What you have to do –
Please return every line below that contains the string "degrees".

** Recorded information follows **

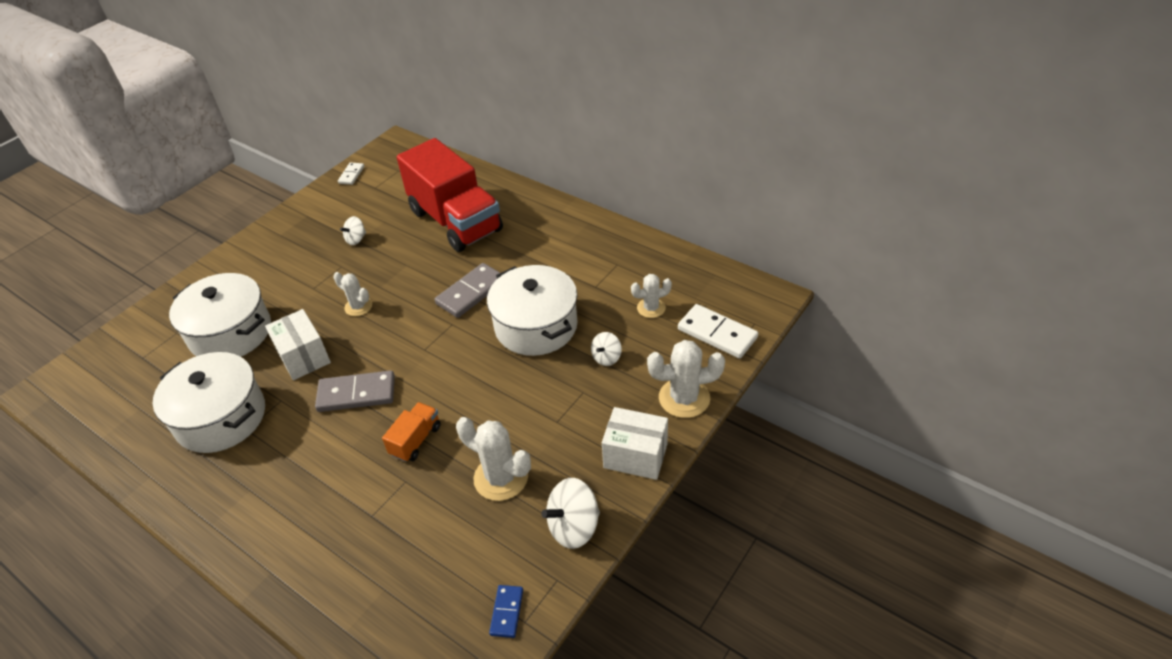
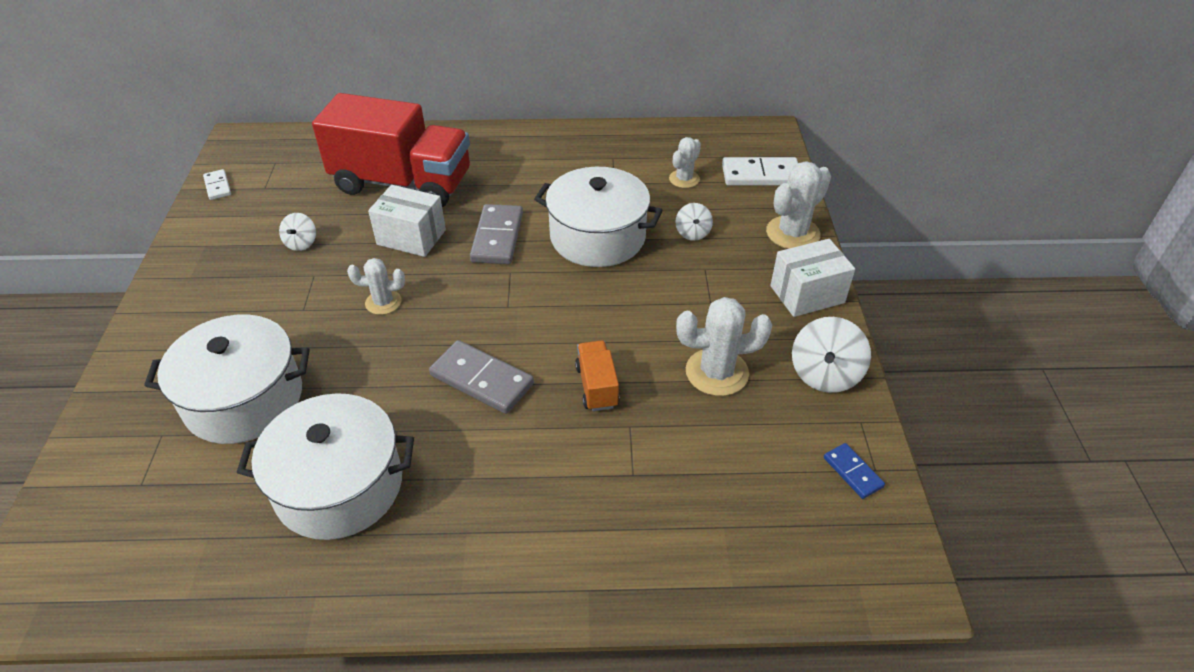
camera: 40 degrees left, 0 degrees up
(304, 357) = (374, 377): white box -> white box (411, 237)
(356, 394) = (481, 380): grey domino -> grey domino turned 75 degrees clockwise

** End of Recorded information **

Answer below –
camera: 40 degrees left, 0 degrees up
(356, 394) = (481, 380): grey domino -> grey domino turned 75 degrees clockwise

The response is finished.